Activity: Output the exact lines that start at the one containing "TOF pin SCL: D2 -> D12" and continue to the last line of the entries below; do not output pictures.
────────────────────
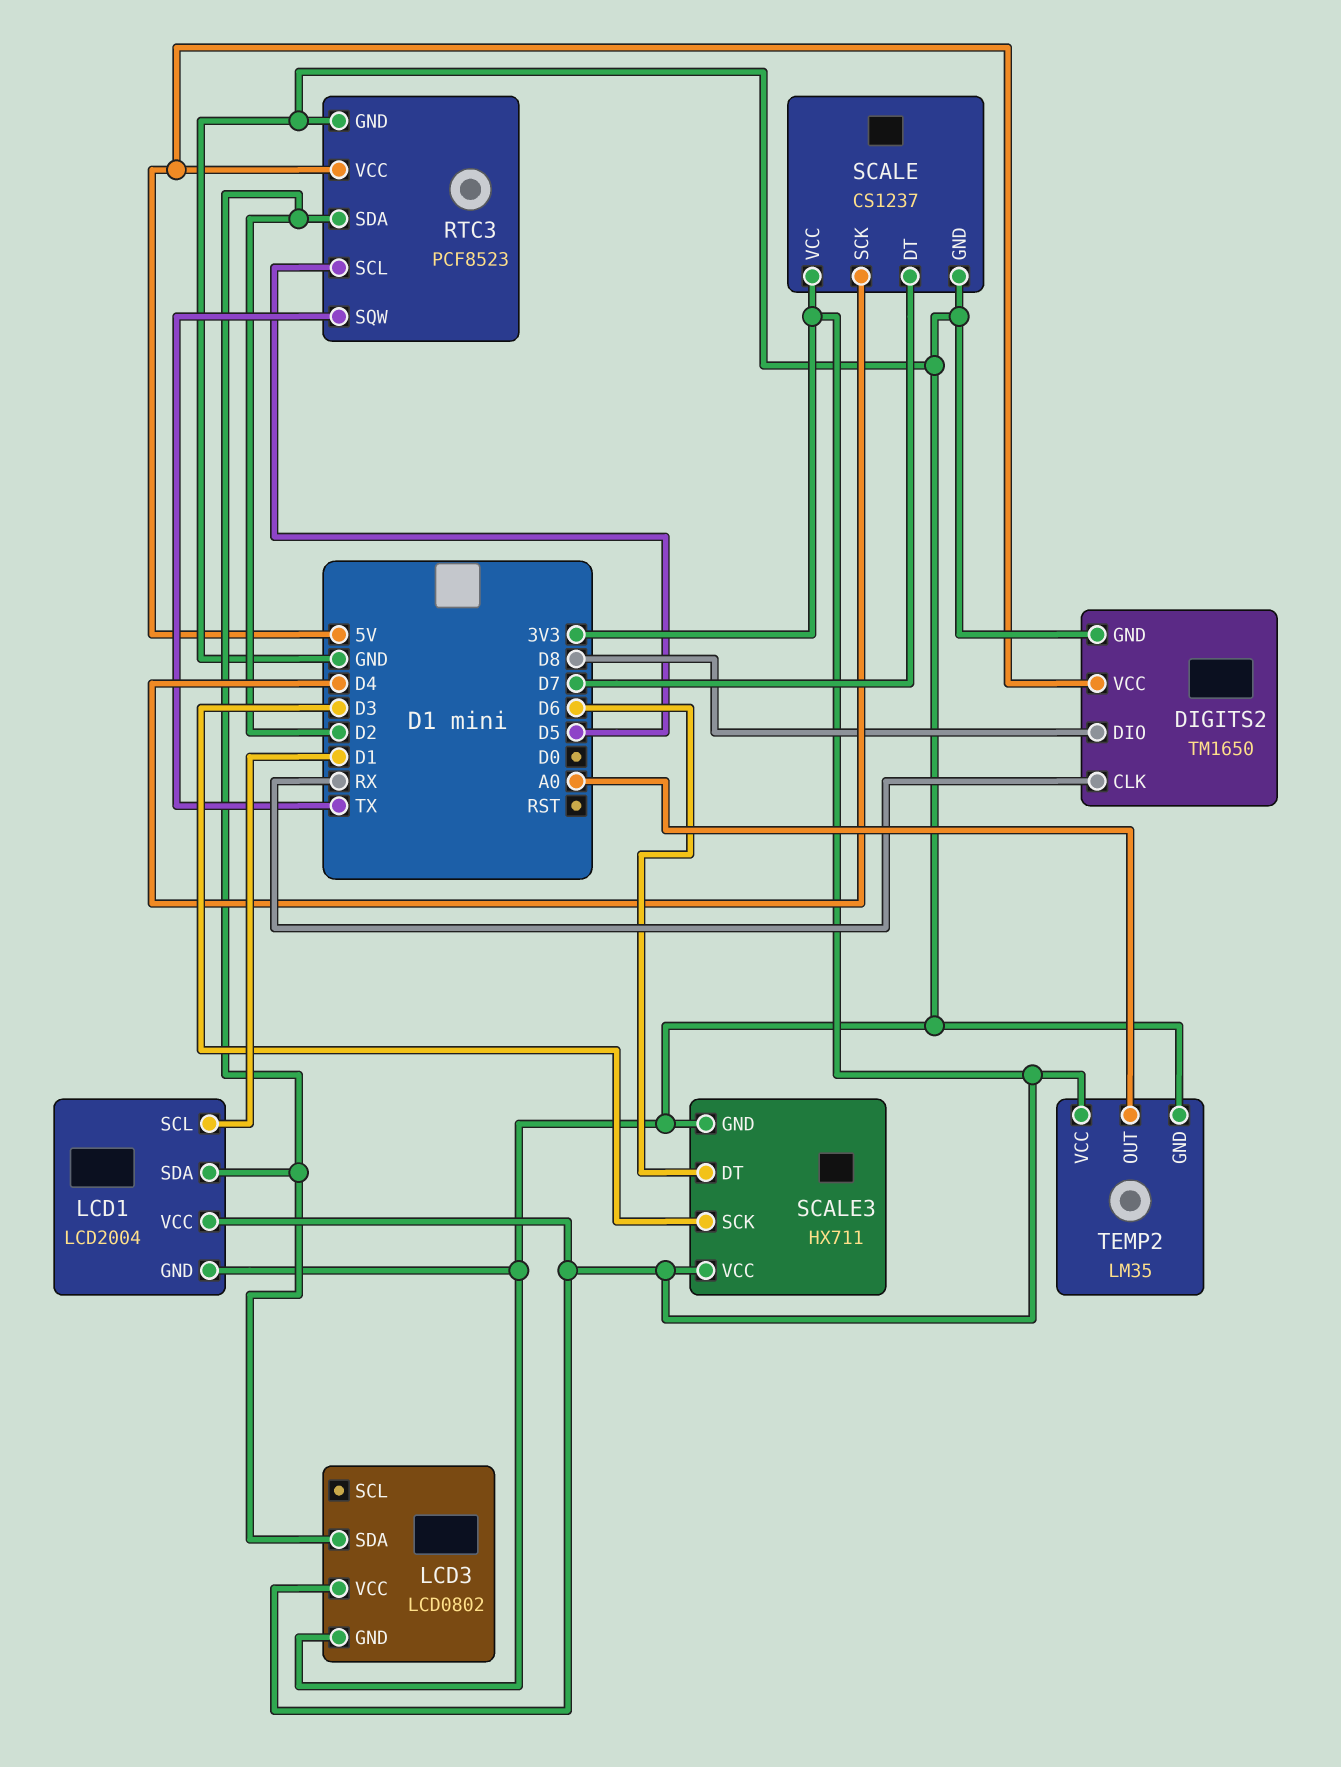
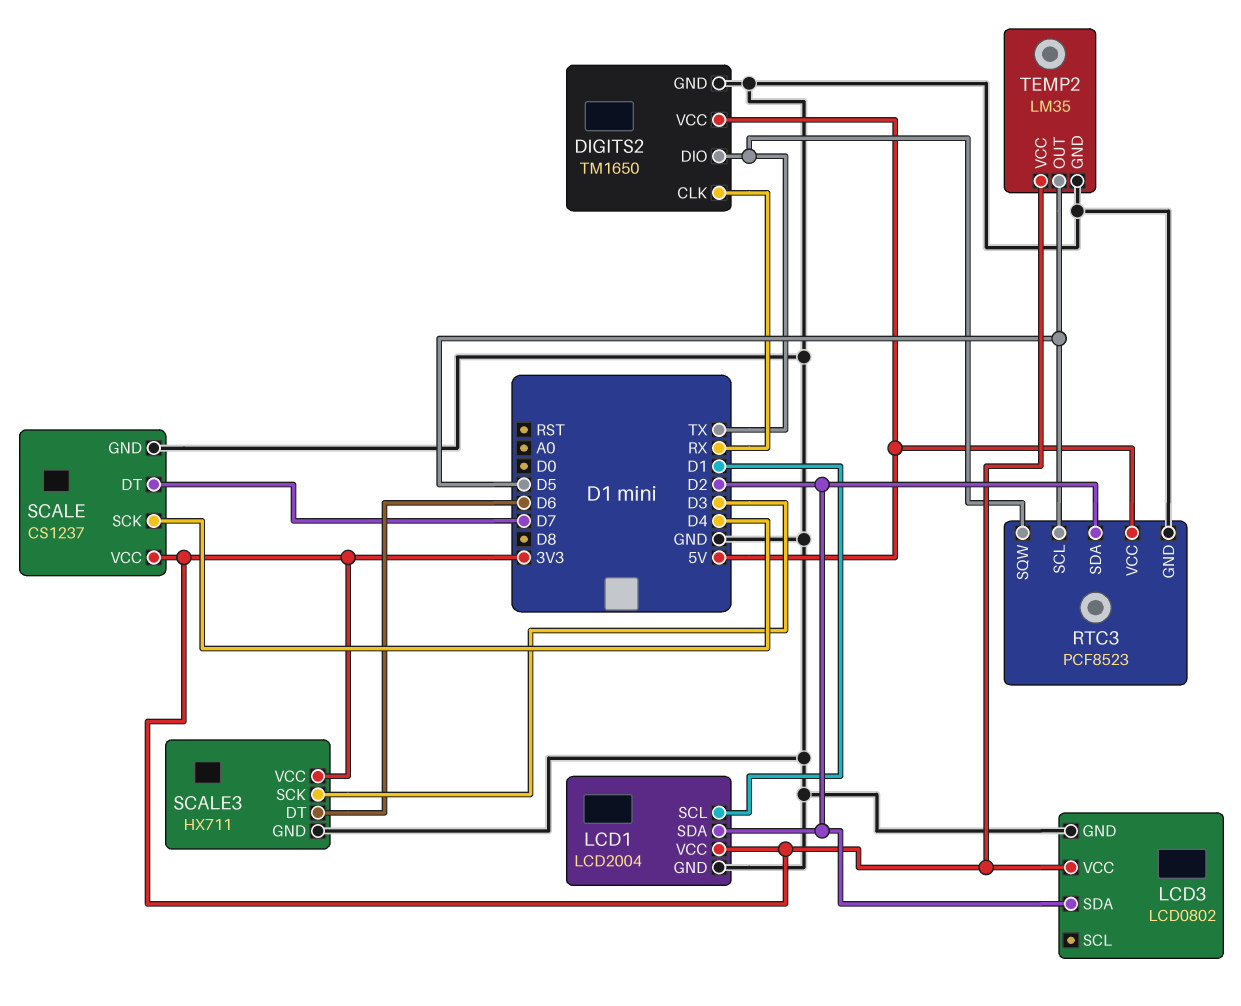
DIGITS2 pin DIO: D8 -> TX
TEMP2 pin OUT: A0 -> D5

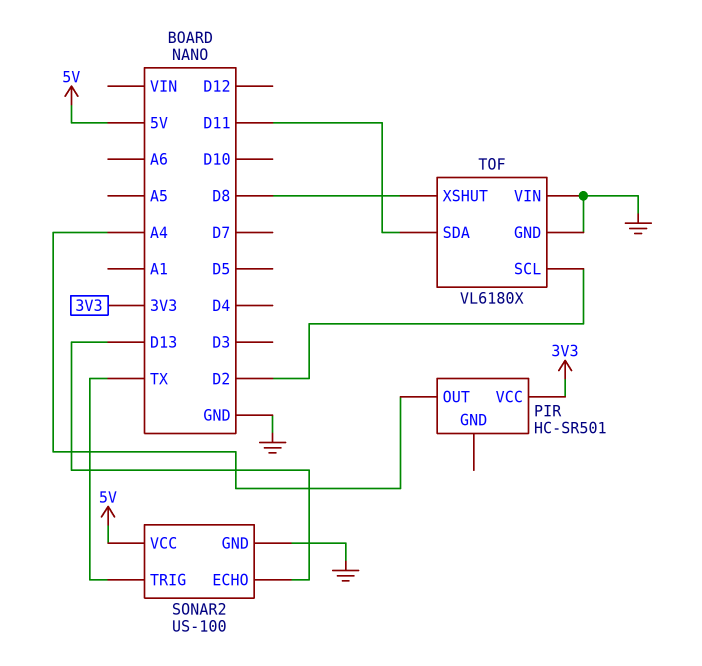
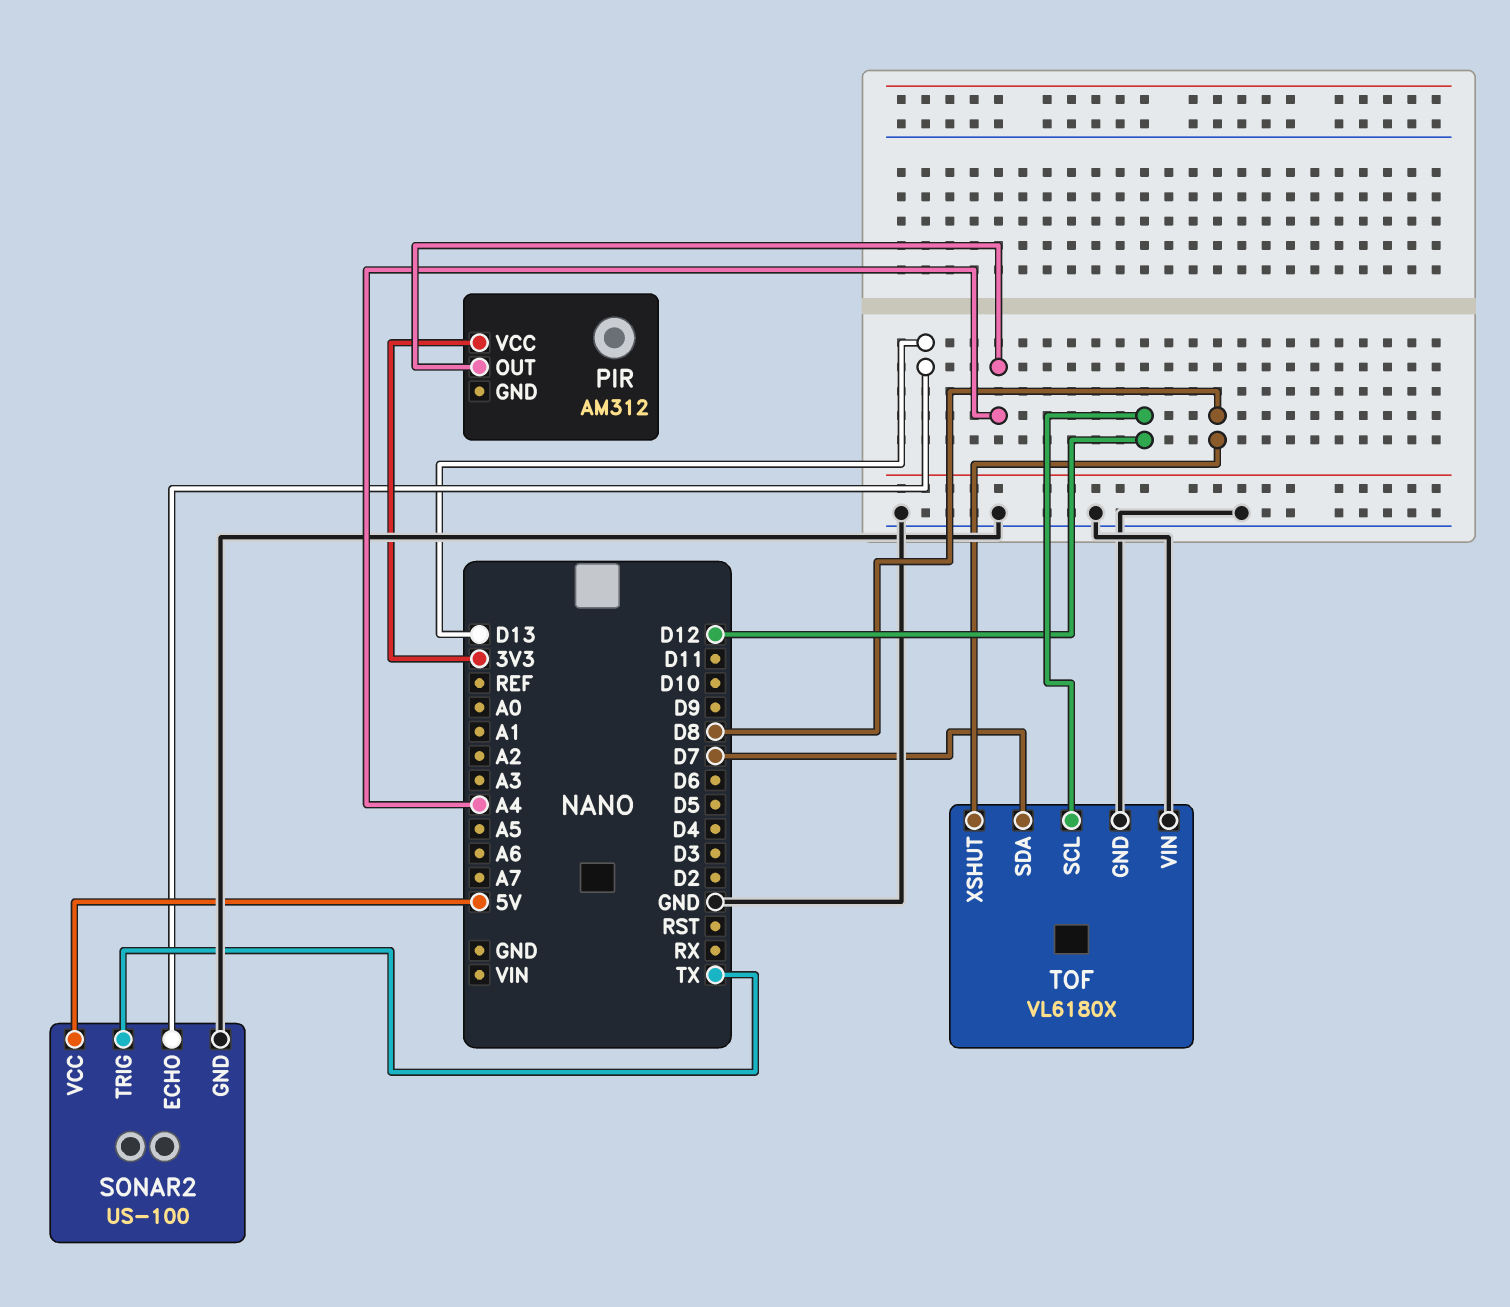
PIR: HC-SR501 -> AM312
TOF pin SCL: D2 -> D12
TOF pin SDA: D11 -> D7

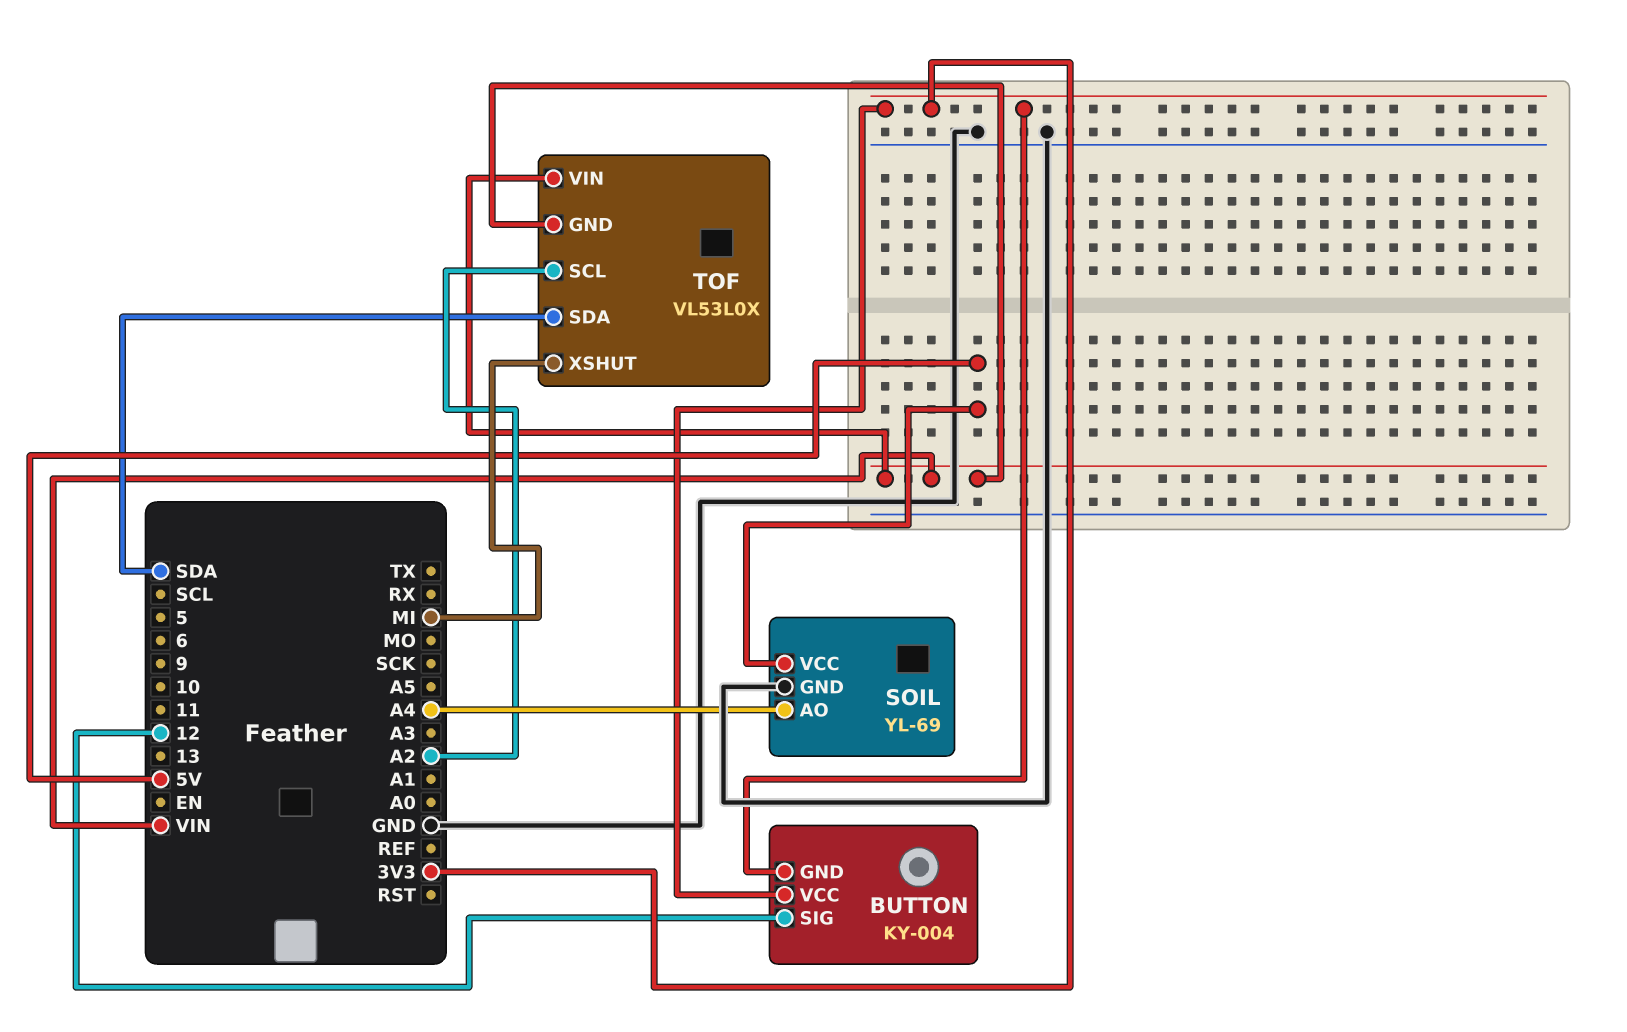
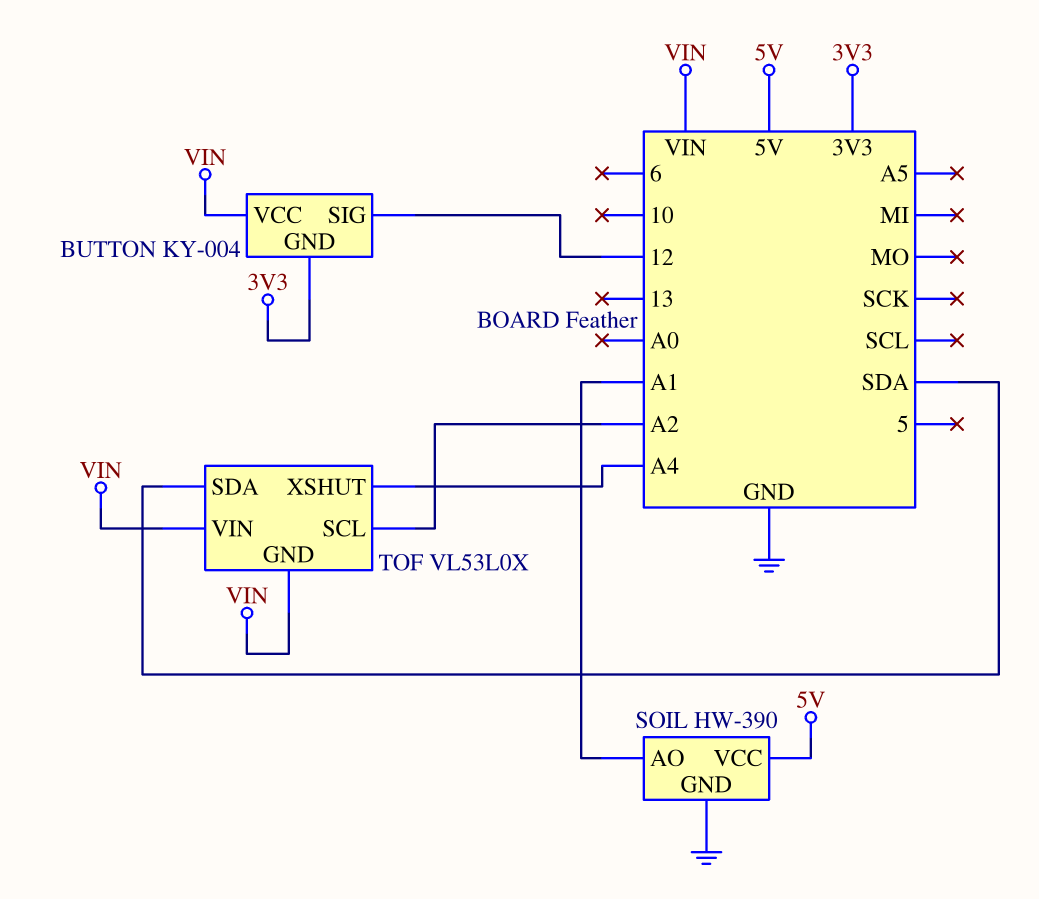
BUTTON pin VCC: 3V3 -> VIN
SOIL: YL-69 -> HW-390
SOIL pin AO: A4 -> A1
TOF pin XSHUT: MI -> A4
────────────────────
Solution to this task:
TOF pin SCL: D2 -> D12
TOF pin SDA: D11 -> D7

BUTTON pin VCC: 3V3 -> VIN
SOIL: YL-69 -> HW-390
SOIL pin AO: A4 -> A1
TOF pin XSHUT: MI -> A4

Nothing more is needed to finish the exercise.